----- MATERIAL SUPPLIED

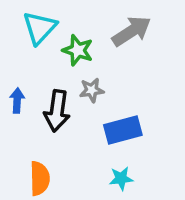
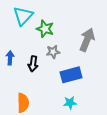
gray arrow: (131, 31) -> (87, 40), moved, turned -35
black arrow: (57, 111) -> (33, 64), size x0.7

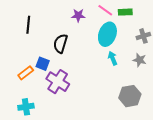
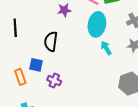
orange rectangle: (26, 73) -> (20, 77), turned -63
purple cross: (58, 82) -> (54, 81), size x0.6

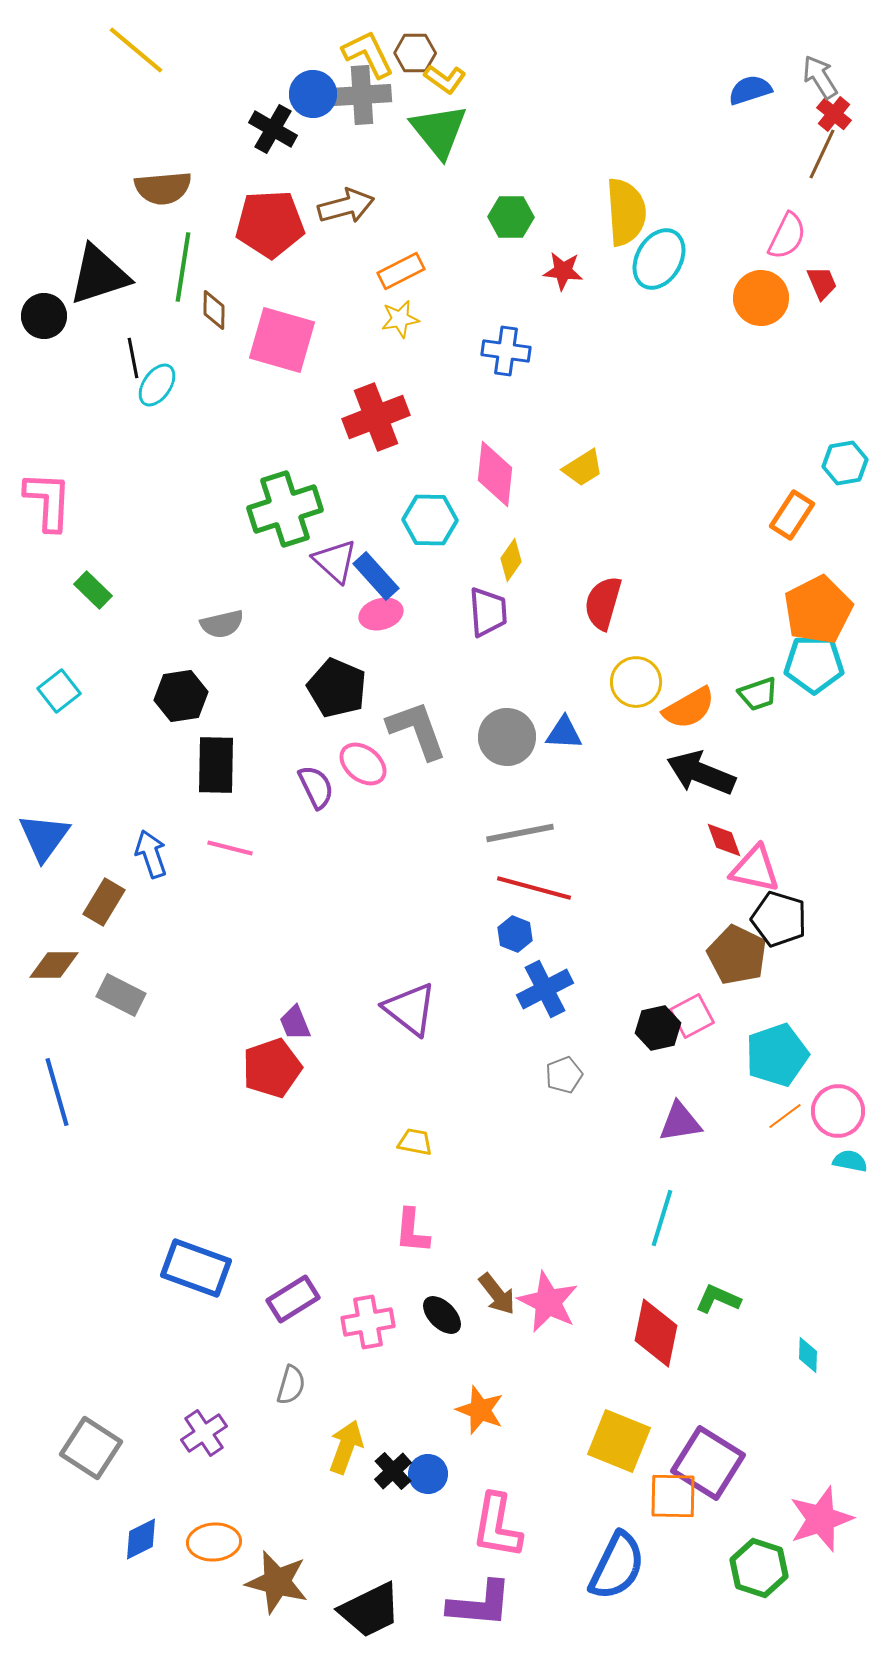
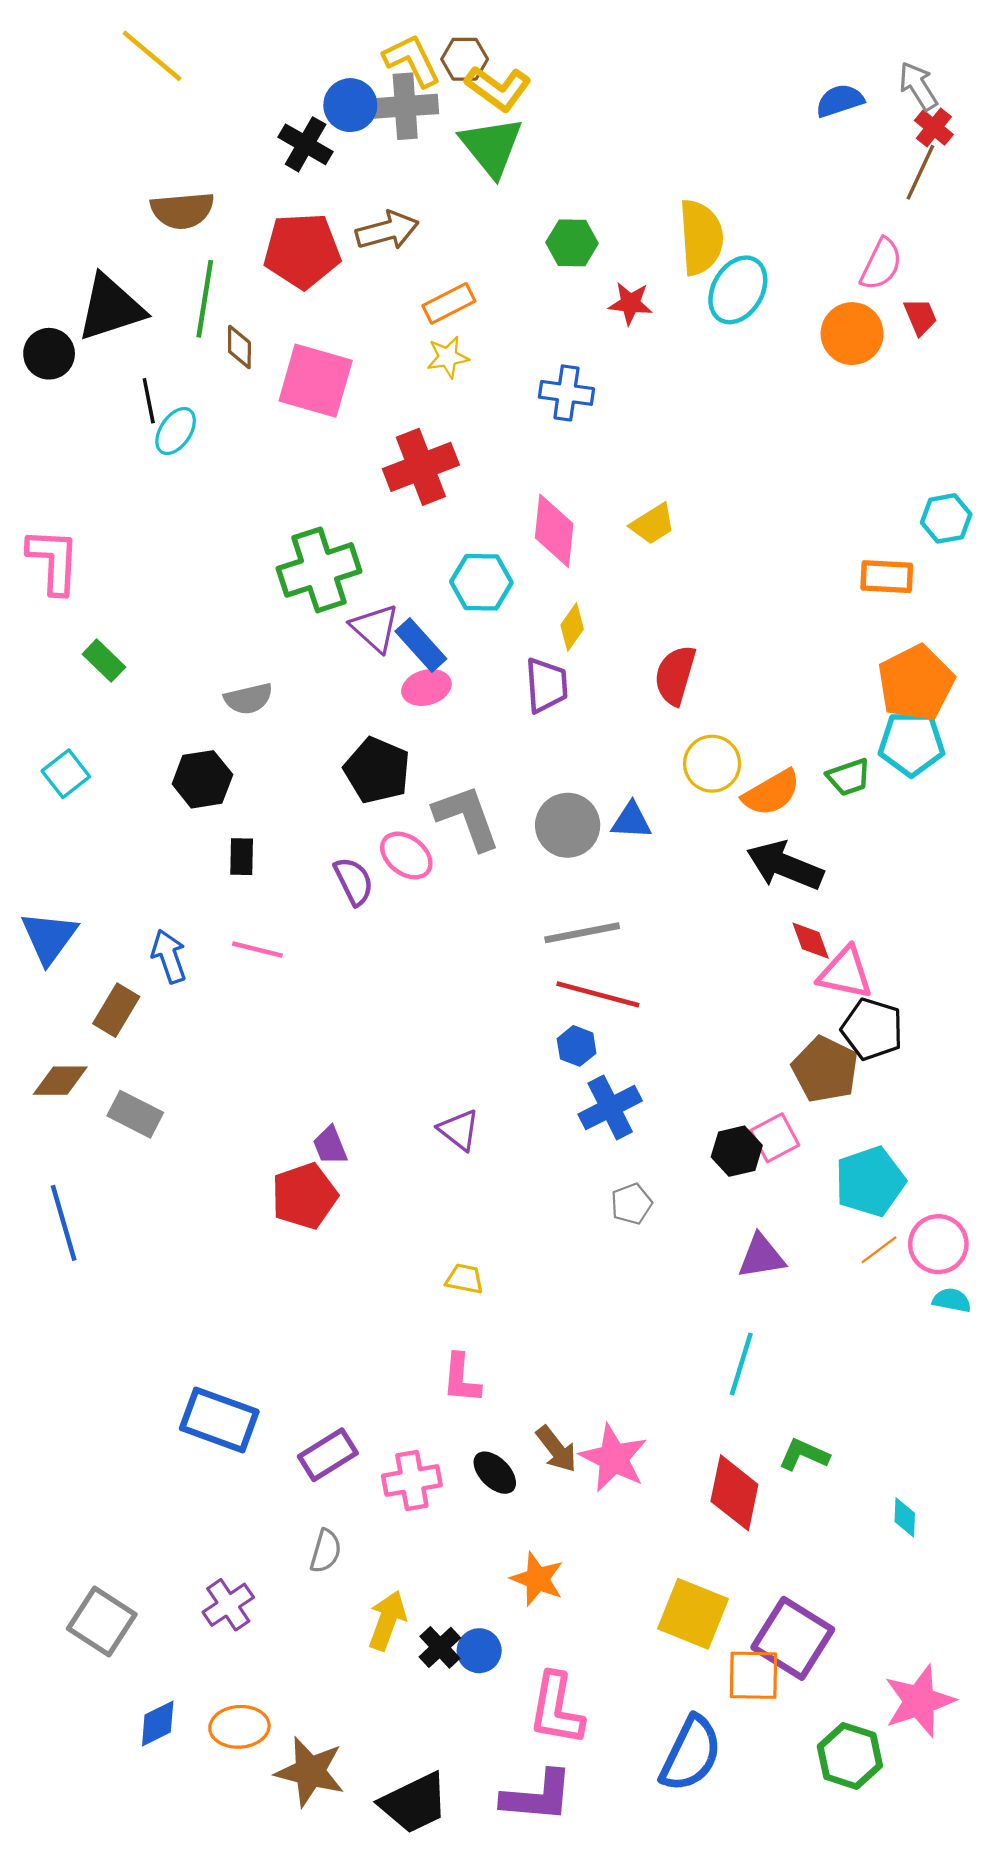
yellow L-shape: (445, 79) -> (498, 88), size x1.4
orange rectangle: (792, 515) -> (887, 577), turned 60
black rectangle: (216, 765) -> (242, 857), size x0.6
purple triangle: (410, 1009) -> (459, 1130), size x0.7

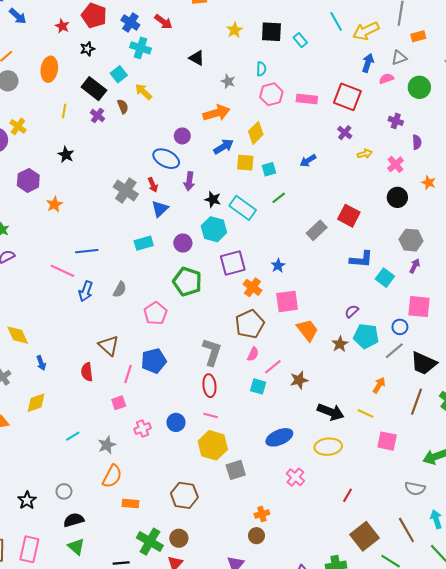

----------

-- TASK ITEM --
Report, for the data above, every line in which the string "black" appears.

-- ANSWER TO THIS EXERCISE --
black arrow: (57, 111) -> (33, 64), size x0.7
black rectangle: (216, 765) -> (242, 857), size x0.6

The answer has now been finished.